Segment Start: RECORDED DATA

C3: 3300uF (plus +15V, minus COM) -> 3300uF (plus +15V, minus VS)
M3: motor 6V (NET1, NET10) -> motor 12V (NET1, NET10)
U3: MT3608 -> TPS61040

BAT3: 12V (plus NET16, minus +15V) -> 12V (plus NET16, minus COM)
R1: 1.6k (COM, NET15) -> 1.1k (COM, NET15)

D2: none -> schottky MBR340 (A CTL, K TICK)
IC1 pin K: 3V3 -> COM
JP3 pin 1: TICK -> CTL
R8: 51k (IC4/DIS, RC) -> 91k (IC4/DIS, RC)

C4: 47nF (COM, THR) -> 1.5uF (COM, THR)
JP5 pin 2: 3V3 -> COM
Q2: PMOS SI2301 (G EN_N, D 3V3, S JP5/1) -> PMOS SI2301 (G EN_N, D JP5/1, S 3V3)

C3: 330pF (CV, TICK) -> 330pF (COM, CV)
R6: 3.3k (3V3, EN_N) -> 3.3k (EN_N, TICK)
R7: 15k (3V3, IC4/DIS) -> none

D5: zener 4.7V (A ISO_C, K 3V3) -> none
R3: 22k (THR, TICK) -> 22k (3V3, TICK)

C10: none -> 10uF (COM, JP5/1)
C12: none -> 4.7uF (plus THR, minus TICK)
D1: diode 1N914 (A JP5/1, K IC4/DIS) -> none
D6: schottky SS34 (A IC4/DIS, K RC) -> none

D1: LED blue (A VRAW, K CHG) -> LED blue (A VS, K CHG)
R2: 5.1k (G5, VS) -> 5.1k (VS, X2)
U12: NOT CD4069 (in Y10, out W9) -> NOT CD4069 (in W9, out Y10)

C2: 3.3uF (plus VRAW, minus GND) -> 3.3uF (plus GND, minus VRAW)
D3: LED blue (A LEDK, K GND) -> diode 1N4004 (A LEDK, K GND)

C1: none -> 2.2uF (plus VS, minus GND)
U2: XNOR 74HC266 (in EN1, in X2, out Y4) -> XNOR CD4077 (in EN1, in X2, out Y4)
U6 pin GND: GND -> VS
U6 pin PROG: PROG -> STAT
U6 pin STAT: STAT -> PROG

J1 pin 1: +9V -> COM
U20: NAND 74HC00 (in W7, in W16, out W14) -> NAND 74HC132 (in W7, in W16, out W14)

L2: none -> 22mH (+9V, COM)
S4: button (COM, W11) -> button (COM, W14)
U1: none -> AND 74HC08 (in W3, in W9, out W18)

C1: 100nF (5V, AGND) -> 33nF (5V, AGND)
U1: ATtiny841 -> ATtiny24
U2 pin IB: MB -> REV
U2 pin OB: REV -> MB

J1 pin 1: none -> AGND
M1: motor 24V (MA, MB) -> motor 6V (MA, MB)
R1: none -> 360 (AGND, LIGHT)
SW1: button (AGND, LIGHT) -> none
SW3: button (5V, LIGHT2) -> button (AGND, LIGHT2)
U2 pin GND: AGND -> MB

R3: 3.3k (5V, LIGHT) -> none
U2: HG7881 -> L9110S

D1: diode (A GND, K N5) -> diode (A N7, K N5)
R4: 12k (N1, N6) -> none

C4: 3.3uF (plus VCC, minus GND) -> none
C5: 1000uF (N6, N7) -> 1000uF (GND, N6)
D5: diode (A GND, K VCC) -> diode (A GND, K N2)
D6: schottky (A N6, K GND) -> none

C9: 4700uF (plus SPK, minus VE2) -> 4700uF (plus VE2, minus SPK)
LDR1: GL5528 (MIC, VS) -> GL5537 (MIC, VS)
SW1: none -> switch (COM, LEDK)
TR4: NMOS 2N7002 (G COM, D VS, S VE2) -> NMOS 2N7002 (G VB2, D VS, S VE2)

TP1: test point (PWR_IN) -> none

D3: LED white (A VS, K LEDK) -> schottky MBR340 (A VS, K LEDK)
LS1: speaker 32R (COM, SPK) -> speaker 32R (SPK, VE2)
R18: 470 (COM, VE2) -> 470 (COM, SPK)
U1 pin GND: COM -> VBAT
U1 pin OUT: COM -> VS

Segment End: RECORDED DATA

> WORK INSTRUCTIONS
Having gone through the data above, repeat it exactly.

> RESULT
C3: 3300uF (plus +15V, minus COM) -> 3300uF (plus +15V, minus VS)
M3: motor 6V (NET1, NET10) -> motor 12V (NET1, NET10)
U3: MT3608 -> TPS61040

BAT3: 12V (plus NET16, minus +15V) -> 12V (plus NET16, minus COM)
R1: 1.6k (COM, NET15) -> 1.1k (COM, NET15)

D2: none -> schottky MBR340 (A CTL, K TICK)
IC1 pin K: 3V3 -> COM
JP3 pin 1: TICK -> CTL
R8: 51k (IC4/DIS, RC) -> 91k (IC4/DIS, RC)

C4: 47nF (COM, THR) -> 1.5uF (COM, THR)
JP5 pin 2: 3V3 -> COM
Q2: PMOS SI2301 (G EN_N, D 3V3, S JP5/1) -> PMOS SI2301 (G EN_N, D JP5/1, S 3V3)

C3: 330pF (CV, TICK) -> 330pF (COM, CV)
R6: 3.3k (3V3, EN_N) -> 3.3k (EN_N, TICK)
R7: 15k (3V3, IC4/DIS) -> none

D5: zener 4.7V (A ISO_C, K 3V3) -> none
R3: 22k (THR, TICK) -> 22k (3V3, TICK)

C10: none -> 10uF (COM, JP5/1)
C12: none -> 4.7uF (plus THR, minus TICK)
D1: diode 1N914 (A JP5/1, K IC4/DIS) -> none
D6: schottky SS34 (A IC4/DIS, K RC) -> none

D1: LED blue (A VRAW, K CHG) -> LED blue (A VS, K CHG)
R2: 5.1k (G5, VS) -> 5.1k (VS, X2)
U12: NOT CD4069 (in Y10, out W9) -> NOT CD4069 (in W9, out Y10)

C2: 3.3uF (plus VRAW, minus GND) -> 3.3uF (plus GND, minus VRAW)
D3: LED blue (A LEDK, K GND) -> diode 1N4004 (A LEDK, K GND)

C1: none -> 2.2uF (plus VS, minus GND)
U2: XNOR 74HC266 (in EN1, in X2, out Y4) -> XNOR CD4077 (in EN1, in X2, out Y4)
U6 pin GND: GND -> VS
U6 pin PROG: PROG -> STAT
U6 pin STAT: STAT -> PROG

J1 pin 1: +9V -> COM
U20: NAND 74HC00 (in W7, in W16, out W14) -> NAND 74HC132 (in W7, in W16, out W14)

L2: none -> 22mH (+9V, COM)
S4: button (COM, W11) -> button (COM, W14)
U1: none -> AND 74HC08 (in W3, in W9, out W18)

C1: 100nF (5V, AGND) -> 33nF (5V, AGND)
U1: ATtiny841 -> ATtiny24
U2 pin IB: MB -> REV
U2 pin OB: REV -> MB

J1 pin 1: none -> AGND
M1: motor 24V (MA, MB) -> motor 6V (MA, MB)
R1: none -> 360 (AGND, LIGHT)
SW1: button (AGND, LIGHT) -> none
SW3: button (5V, LIGHT2) -> button (AGND, LIGHT2)
U2 pin GND: AGND -> MB

R3: 3.3k (5V, LIGHT) -> none
U2: HG7881 -> L9110S

D1: diode (A GND, K N5) -> diode (A N7, K N5)
R4: 12k (N1, N6) -> none

C4: 3.3uF (plus VCC, minus GND) -> none
C5: 1000uF (N6, N7) -> 1000uF (GND, N6)
D5: diode (A GND, K VCC) -> diode (A GND, K N2)
D6: schottky (A N6, K GND) -> none

C9: 4700uF (plus SPK, minus VE2) -> 4700uF (plus VE2, minus SPK)
LDR1: GL5528 (MIC, VS) -> GL5537 (MIC, VS)
SW1: none -> switch (COM, LEDK)
TR4: NMOS 2N7002 (G COM, D VS, S VE2) -> NMOS 2N7002 (G VB2, D VS, S VE2)

TP1: test point (PWR_IN) -> none

D3: LED white (A VS, K LEDK) -> schottky MBR340 (A VS, K LEDK)
LS1: speaker 32R (COM, SPK) -> speaker 32R (SPK, VE2)
R18: 470 (COM, VE2) -> 470 (COM, SPK)
U1 pin GND: COM -> VBAT
U1 pin OUT: COM -> VS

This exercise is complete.